Recorded data:
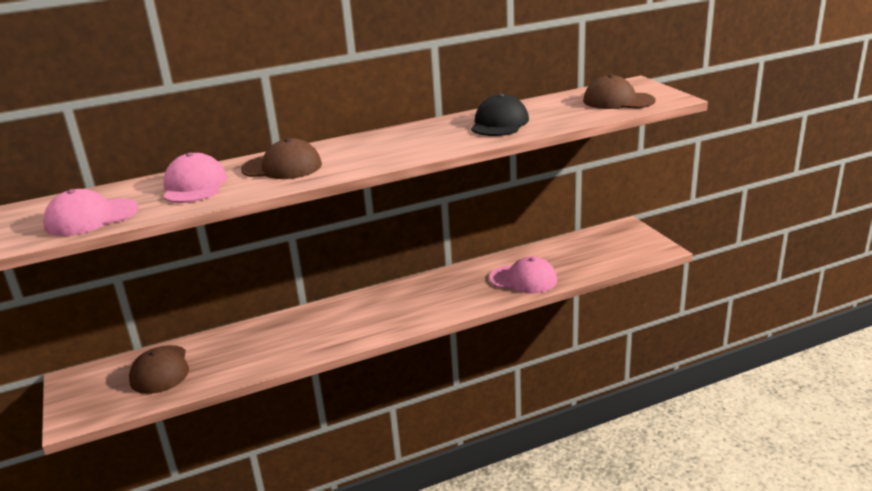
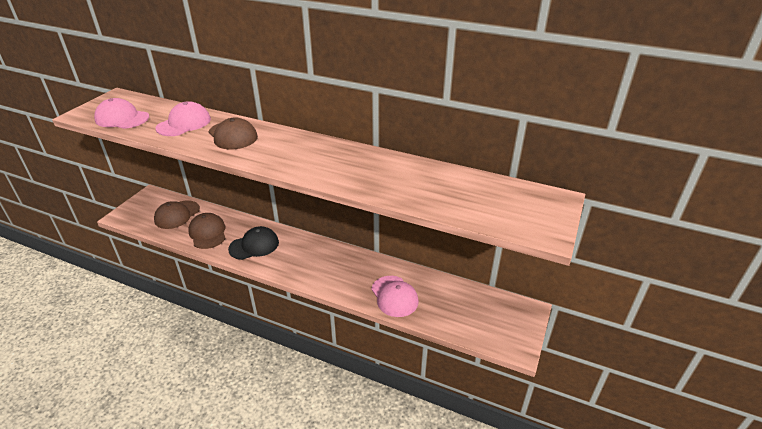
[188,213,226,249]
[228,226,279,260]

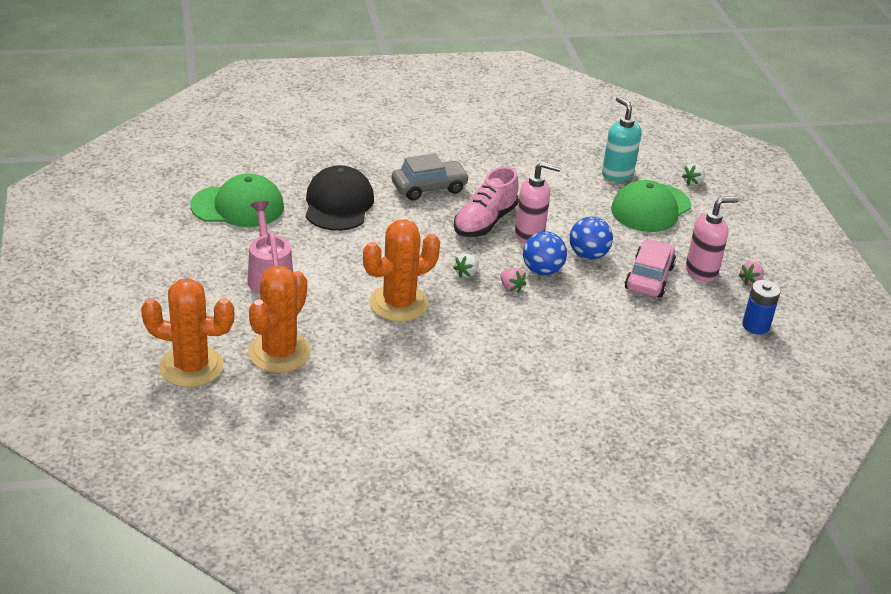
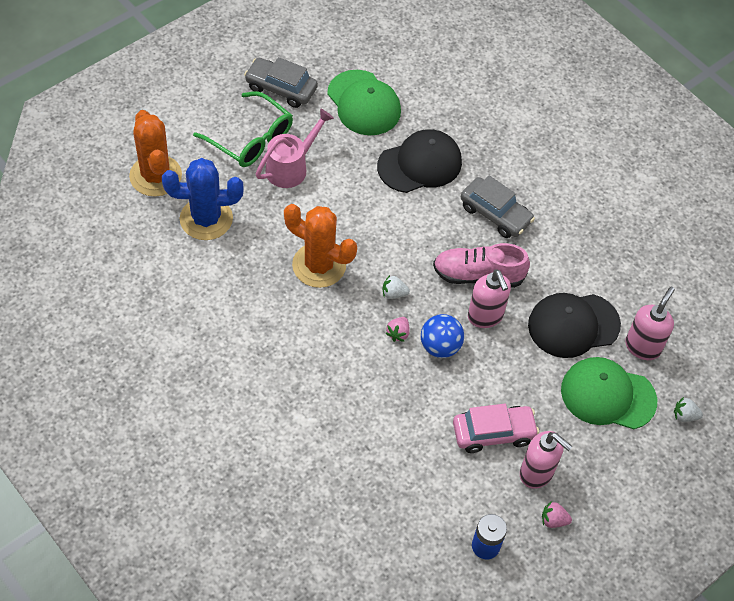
[162,158,243,240]
[193,91,293,167]
[244,57,318,108]
[528,293,621,358]
[625,287,675,360]
[569,217,613,260] (first image)

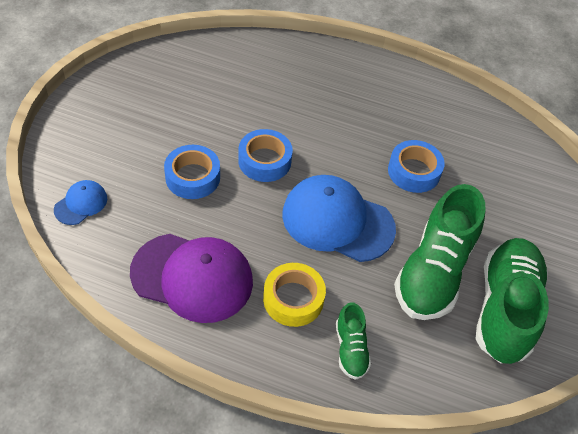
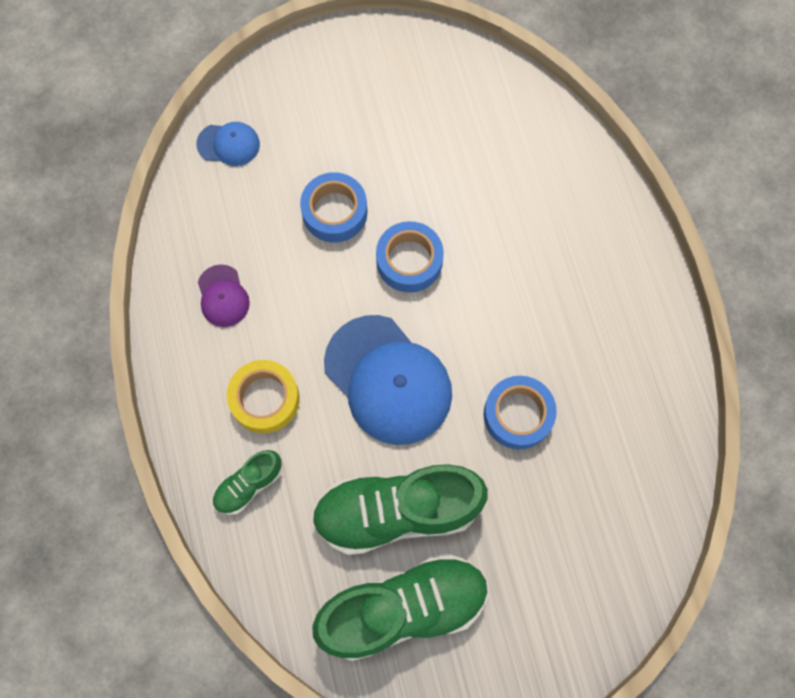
[198,264,250,327]
[324,315,452,445]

▸ **WORK ITEM**
Please retype every record shown above, exactly as written, but without pictures.

▸ **RESPONSE TO THIS EXERCISE**
[188,213,226,249]
[228,226,279,260]

[162,158,243,240]
[193,91,293,167]
[244,57,318,108]
[528,293,621,358]
[625,287,675,360]
[569,217,613,260] (first image)

[198,264,250,327]
[324,315,452,445]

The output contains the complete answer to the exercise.